RECORDS SHOWN:
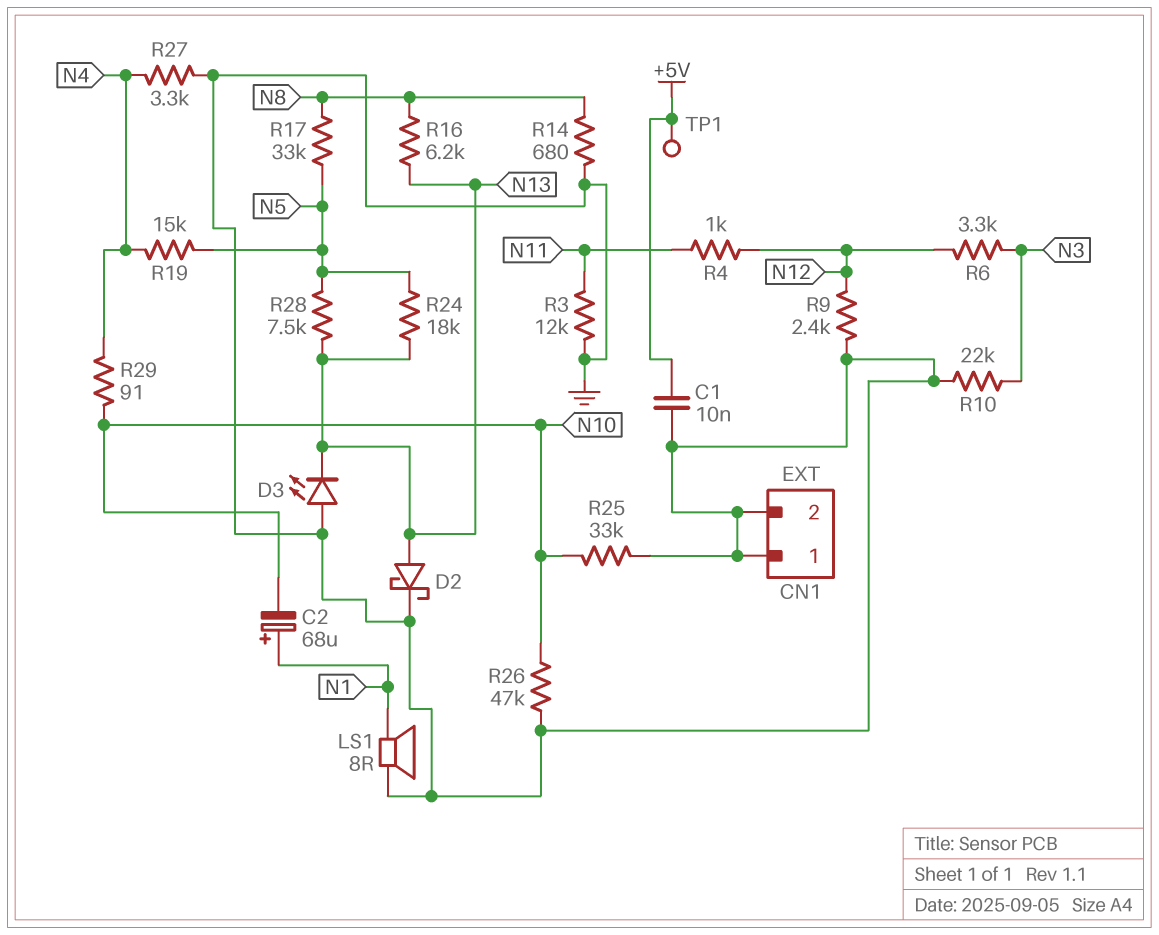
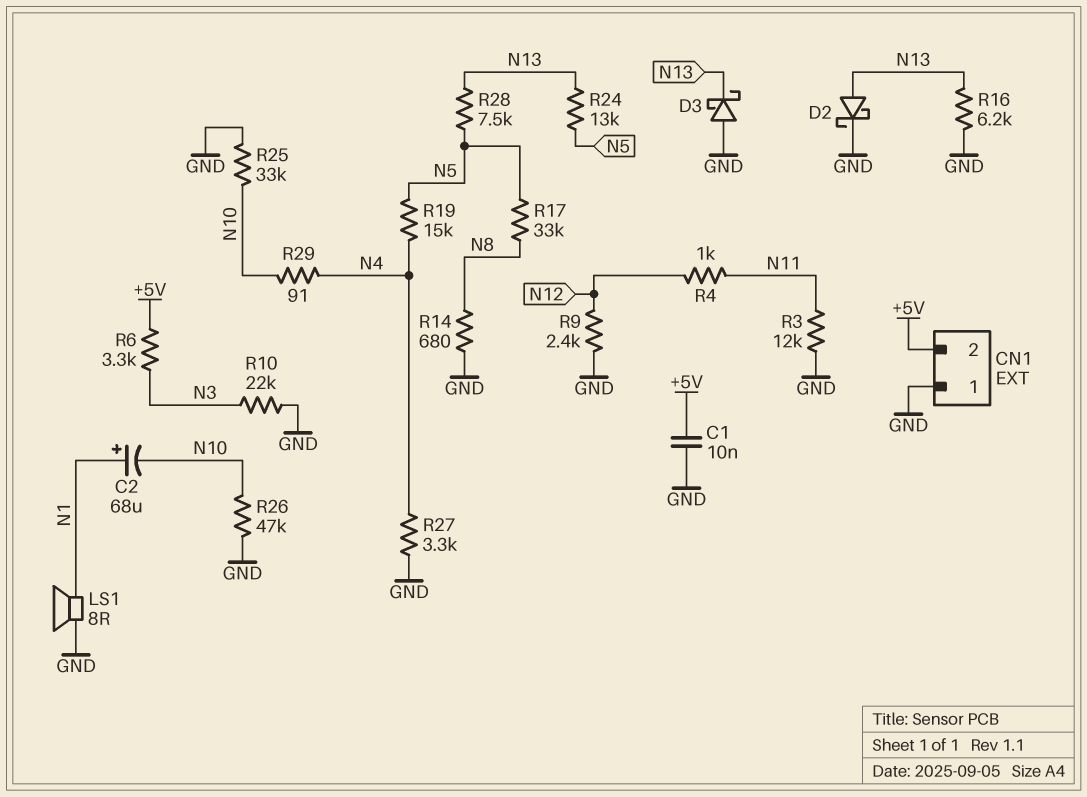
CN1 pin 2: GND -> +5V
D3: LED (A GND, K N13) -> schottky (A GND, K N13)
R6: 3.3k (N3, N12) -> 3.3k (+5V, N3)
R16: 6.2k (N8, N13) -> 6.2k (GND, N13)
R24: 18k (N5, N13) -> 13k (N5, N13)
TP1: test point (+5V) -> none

---

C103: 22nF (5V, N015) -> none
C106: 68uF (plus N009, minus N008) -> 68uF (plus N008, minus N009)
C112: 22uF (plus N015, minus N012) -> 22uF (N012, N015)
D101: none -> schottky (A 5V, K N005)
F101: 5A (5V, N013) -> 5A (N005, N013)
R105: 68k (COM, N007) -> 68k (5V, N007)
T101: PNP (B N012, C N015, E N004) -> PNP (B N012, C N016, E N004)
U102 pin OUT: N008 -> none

EXERCISE DETAILS: Each line above that has the word "plus" should be copied.

YOUR RESPONSE:
C106: 68uF (plus N009, minus N008) -> 68uF (plus N008, minus N009)
C112: 22uF (plus N015, minus N012) -> 22uF (N012, N015)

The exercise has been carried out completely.